## BEGIN
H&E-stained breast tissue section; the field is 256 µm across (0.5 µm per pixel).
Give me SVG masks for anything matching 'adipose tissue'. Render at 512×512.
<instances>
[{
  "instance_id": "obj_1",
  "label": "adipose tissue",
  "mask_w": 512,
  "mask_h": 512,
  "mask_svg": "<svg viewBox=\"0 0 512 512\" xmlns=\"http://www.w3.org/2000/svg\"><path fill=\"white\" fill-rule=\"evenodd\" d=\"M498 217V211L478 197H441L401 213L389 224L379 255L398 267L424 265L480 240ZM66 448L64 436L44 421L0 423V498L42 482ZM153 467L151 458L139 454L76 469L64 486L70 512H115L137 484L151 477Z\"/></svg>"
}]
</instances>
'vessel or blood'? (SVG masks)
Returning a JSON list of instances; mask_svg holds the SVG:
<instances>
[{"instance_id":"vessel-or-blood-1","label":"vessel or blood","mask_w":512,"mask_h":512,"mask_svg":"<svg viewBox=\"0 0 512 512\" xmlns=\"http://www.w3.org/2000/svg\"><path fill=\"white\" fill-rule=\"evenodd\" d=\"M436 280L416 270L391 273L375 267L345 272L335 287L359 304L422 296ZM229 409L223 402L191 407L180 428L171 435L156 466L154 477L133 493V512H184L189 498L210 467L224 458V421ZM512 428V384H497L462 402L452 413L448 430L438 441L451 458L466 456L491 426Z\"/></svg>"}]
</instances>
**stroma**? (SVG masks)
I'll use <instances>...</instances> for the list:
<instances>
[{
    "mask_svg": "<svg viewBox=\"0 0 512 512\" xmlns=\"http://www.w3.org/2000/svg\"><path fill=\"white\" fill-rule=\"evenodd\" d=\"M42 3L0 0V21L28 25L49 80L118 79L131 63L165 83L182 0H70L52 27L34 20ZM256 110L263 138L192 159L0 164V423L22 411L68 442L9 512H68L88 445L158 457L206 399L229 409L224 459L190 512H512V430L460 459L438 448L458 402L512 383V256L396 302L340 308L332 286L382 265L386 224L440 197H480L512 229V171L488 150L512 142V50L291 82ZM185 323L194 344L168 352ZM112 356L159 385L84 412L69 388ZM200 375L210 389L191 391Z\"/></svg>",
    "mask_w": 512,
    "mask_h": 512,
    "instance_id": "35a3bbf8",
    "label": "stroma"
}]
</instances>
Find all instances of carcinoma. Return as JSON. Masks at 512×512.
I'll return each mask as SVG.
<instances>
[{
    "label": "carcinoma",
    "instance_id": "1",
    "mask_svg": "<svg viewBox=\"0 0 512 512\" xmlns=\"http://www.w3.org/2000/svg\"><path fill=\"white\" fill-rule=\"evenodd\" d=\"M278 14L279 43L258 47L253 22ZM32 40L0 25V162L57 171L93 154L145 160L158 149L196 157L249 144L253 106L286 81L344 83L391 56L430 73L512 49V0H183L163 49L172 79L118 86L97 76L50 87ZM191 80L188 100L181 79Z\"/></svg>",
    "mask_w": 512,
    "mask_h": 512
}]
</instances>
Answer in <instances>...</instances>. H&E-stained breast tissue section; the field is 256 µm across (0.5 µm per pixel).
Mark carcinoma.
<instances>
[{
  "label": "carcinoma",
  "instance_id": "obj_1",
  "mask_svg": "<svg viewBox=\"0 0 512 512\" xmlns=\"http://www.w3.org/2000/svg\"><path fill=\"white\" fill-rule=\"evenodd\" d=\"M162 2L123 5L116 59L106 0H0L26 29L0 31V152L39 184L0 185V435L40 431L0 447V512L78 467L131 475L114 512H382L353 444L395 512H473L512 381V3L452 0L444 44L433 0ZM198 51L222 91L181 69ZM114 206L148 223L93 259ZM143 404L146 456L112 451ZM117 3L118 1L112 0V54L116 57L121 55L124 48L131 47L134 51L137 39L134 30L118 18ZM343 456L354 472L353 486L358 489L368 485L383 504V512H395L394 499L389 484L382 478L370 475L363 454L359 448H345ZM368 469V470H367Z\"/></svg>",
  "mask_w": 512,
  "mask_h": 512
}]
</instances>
## END
* [EXERCISE TASK]: Copy all lines from the entries that contain the word "field".

* [SOLUTION FOR THIS PROBLEM]:
H&E-stained breast tissue section; the field is 256 µm across (0.5 µm per pixel).
Answer in <instances>...</instances>. H&E-stained breast tissue section; the field is 256 µm across (0.5 µm per pixel).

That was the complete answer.